» **Problem to solve**
Transcribe all of the records word for word, but omit the pictures.

..............................

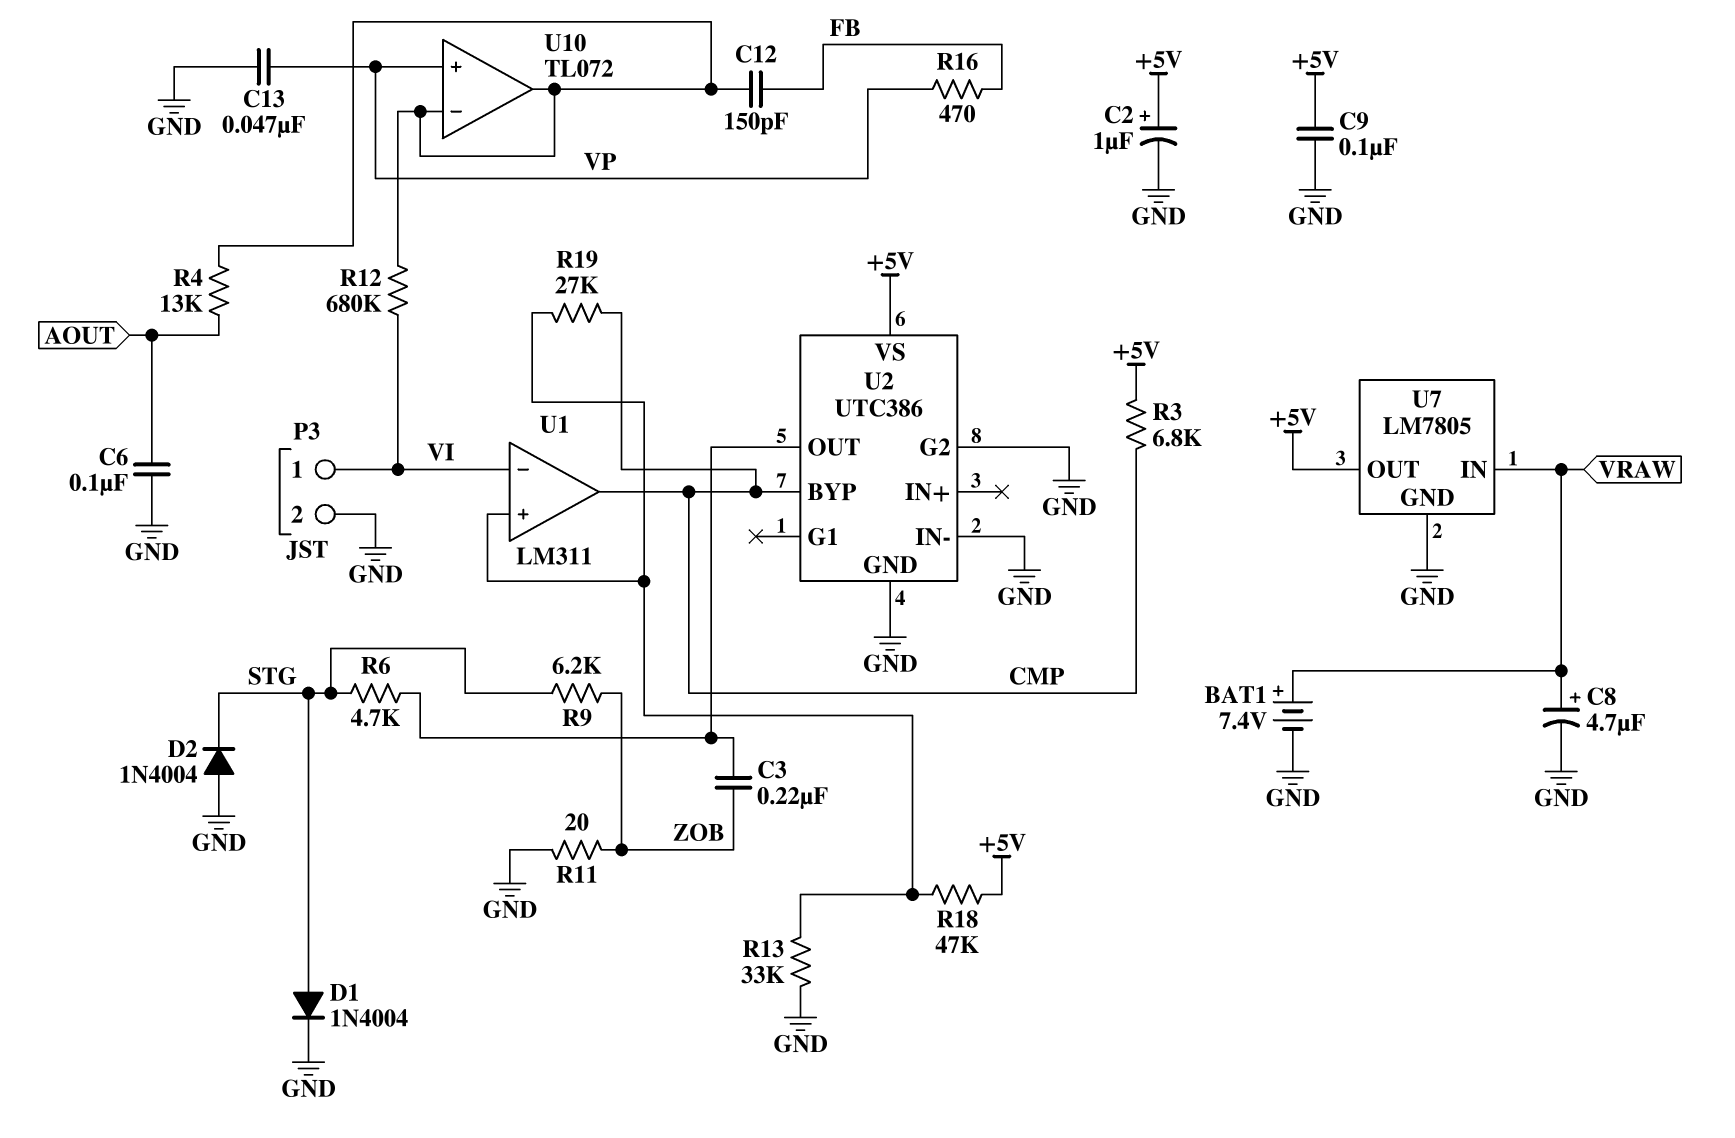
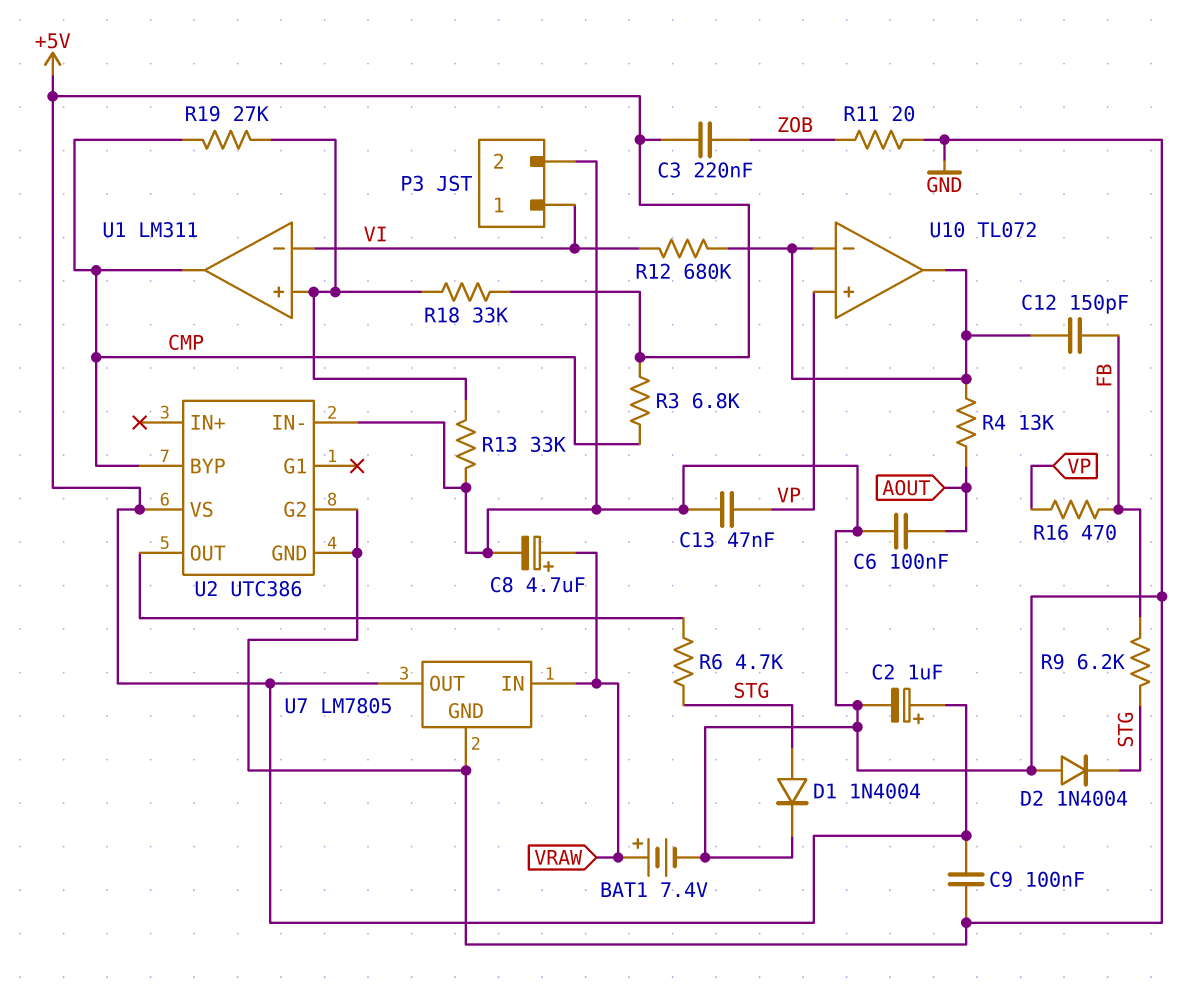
C3: 220nF (U2/OUT, ZOB) -> 220nF (+5V, ZOB)
R9: 6.2k (STG, ZOB) -> 6.2k (FB, STG)
R18: 47k (+5V, U1/in+) -> 33k (+5V, U1/in+)

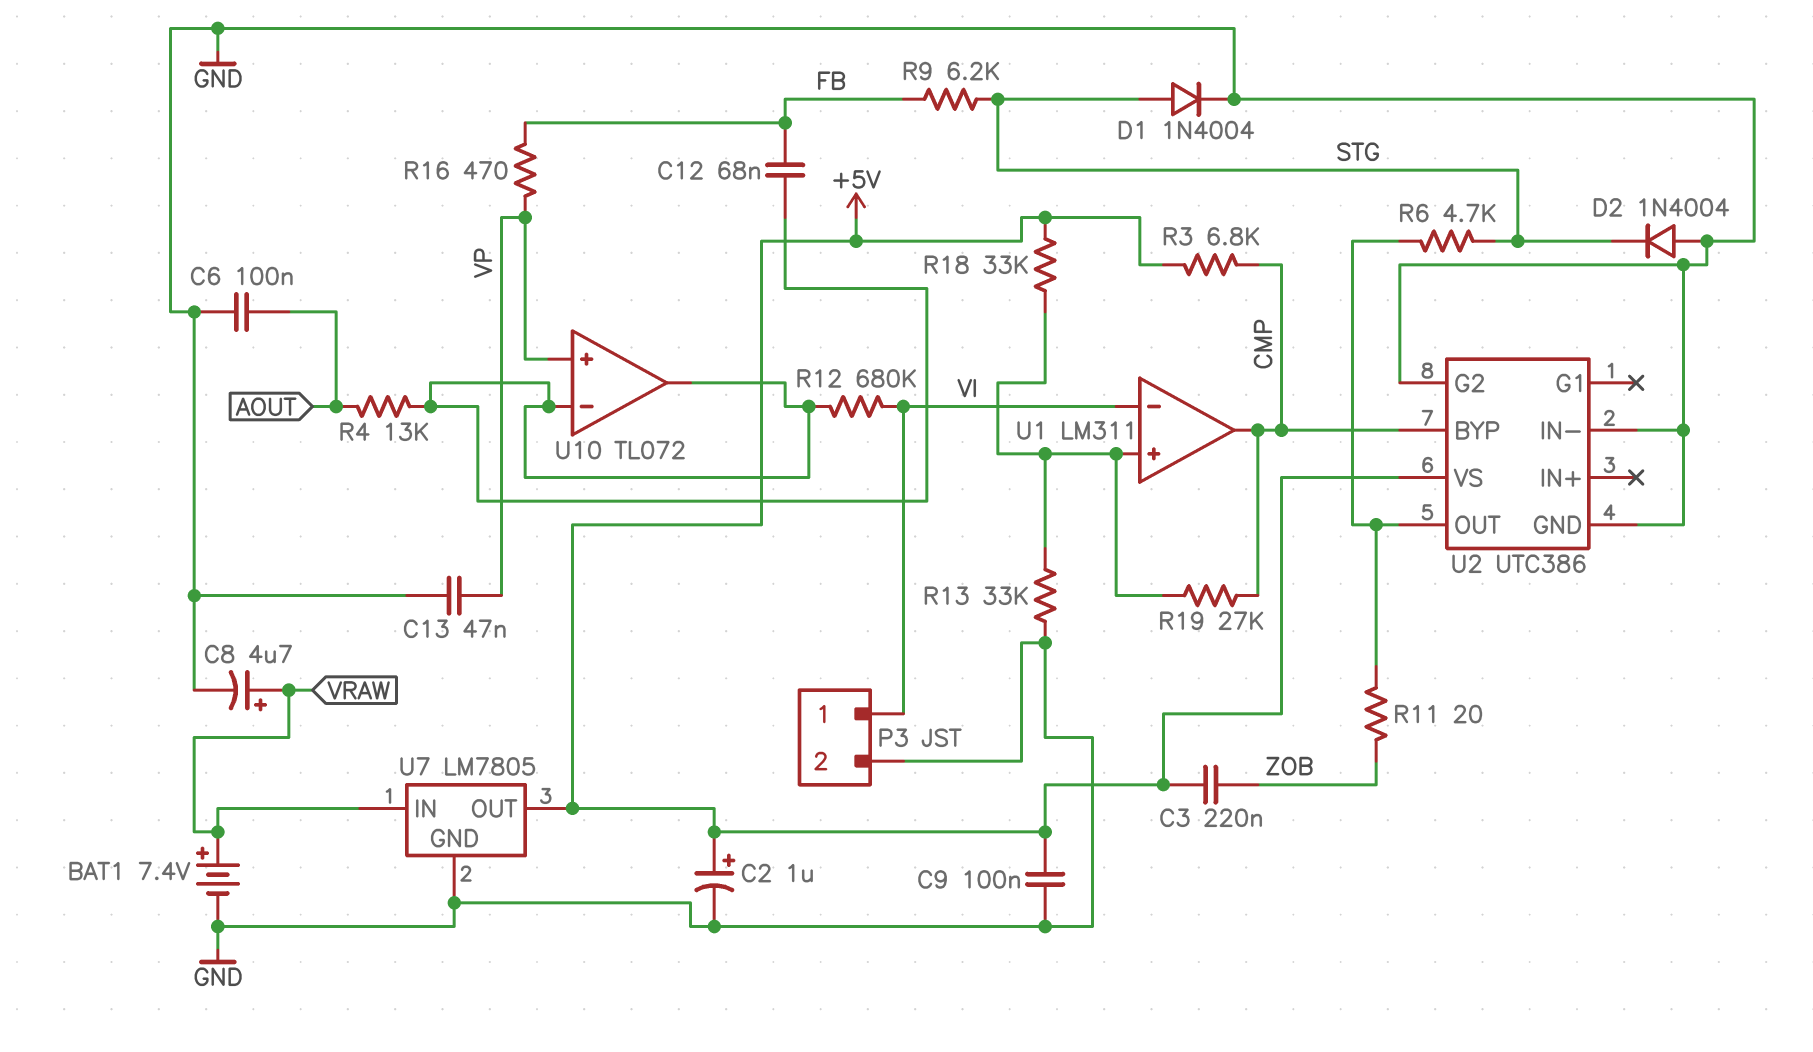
C12: 150pF (FB, U10/in-) -> 68nF (FB, U10/in-)
R11: 20 (GND, ZOB) -> 20 (U2/OUT, ZOB)

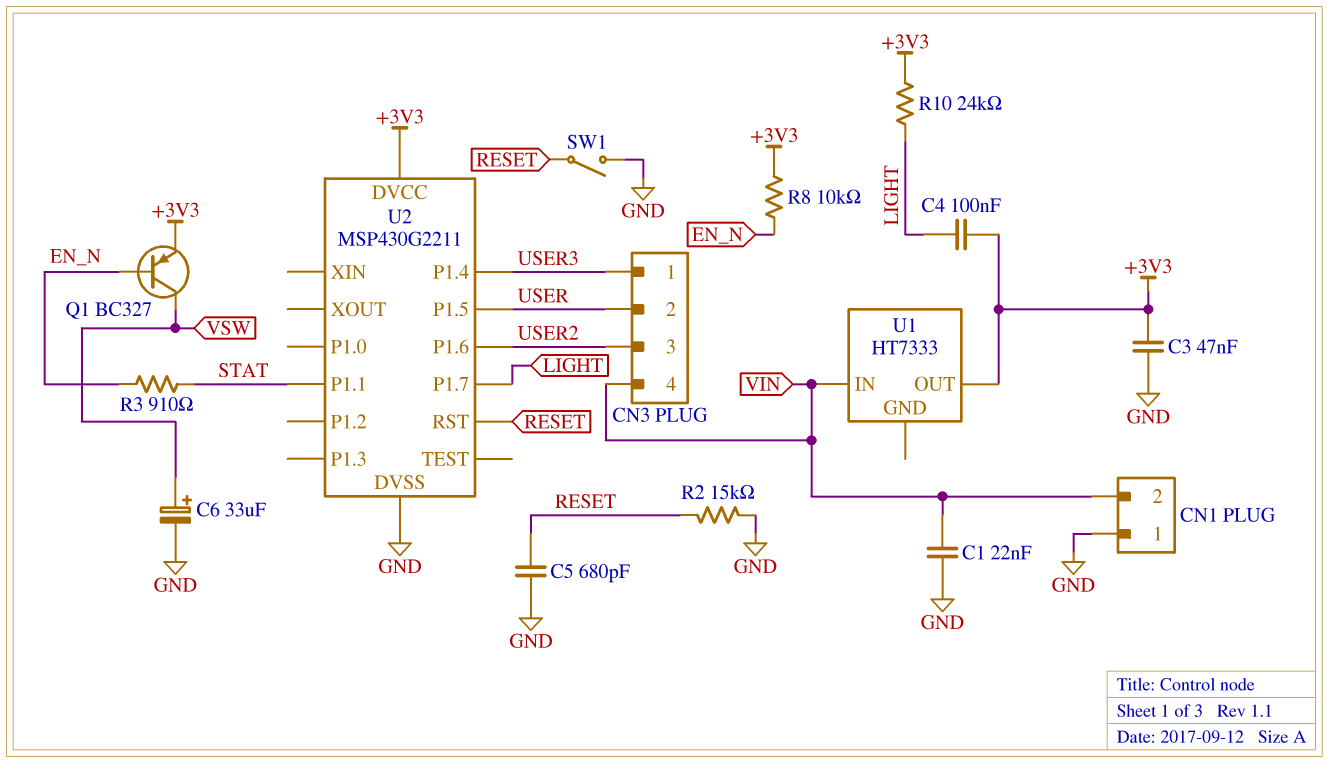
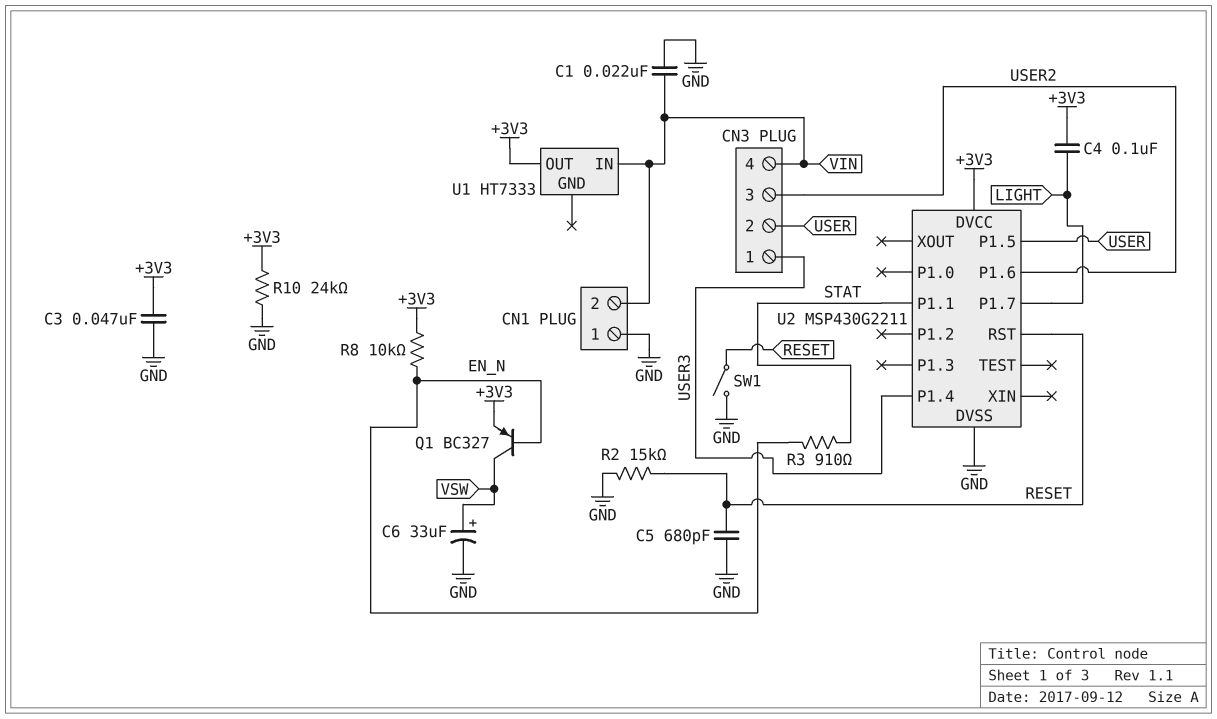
R10: 24k (+3V3, LIGHT) -> 24k (+3V3, GND)

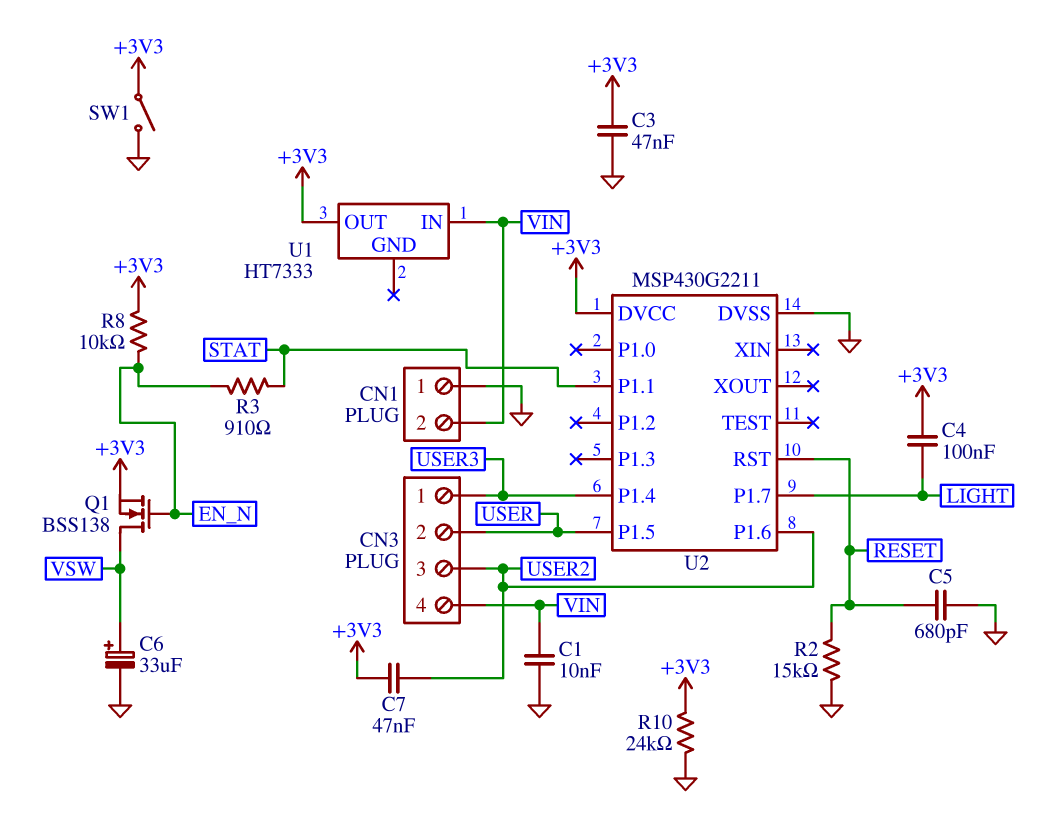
C1: 22nF (GND, VIN) -> 10nF (GND, VIN)
C7: none -> 47nF (+3V3, USER2)
Q1: PNP BC327 (B EN_N, C VSW, E +3V3) -> NMOS BSS138 (G EN_N, D VSW, S +3V3)
SW1: switch (GND, RESET) -> switch (+3V3, GND)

..............................

» **Exercise response**
C3: 220nF (U2/OUT, ZOB) -> 220nF (+5V, ZOB)
R9: 6.2k (STG, ZOB) -> 6.2k (FB, STG)
R18: 47k (+5V, U1/in+) -> 33k (+5V, U1/in+)

C12: 150pF (FB, U10/in-) -> 68nF (FB, U10/in-)
R11: 20 (GND, ZOB) -> 20 (U2/OUT, ZOB)

R10: 24k (+3V3, LIGHT) -> 24k (+3V3, GND)

C1: 22nF (GND, VIN) -> 10nF (GND, VIN)
C7: none -> 47nF (+3V3, USER2)
Q1: PNP BC327 (B EN_N, C VSW, E +3V3) -> NMOS BSS138 (G EN_N, D VSW, S +3V3)
SW1: switch (GND, RESET) -> switch (+3V3, GND)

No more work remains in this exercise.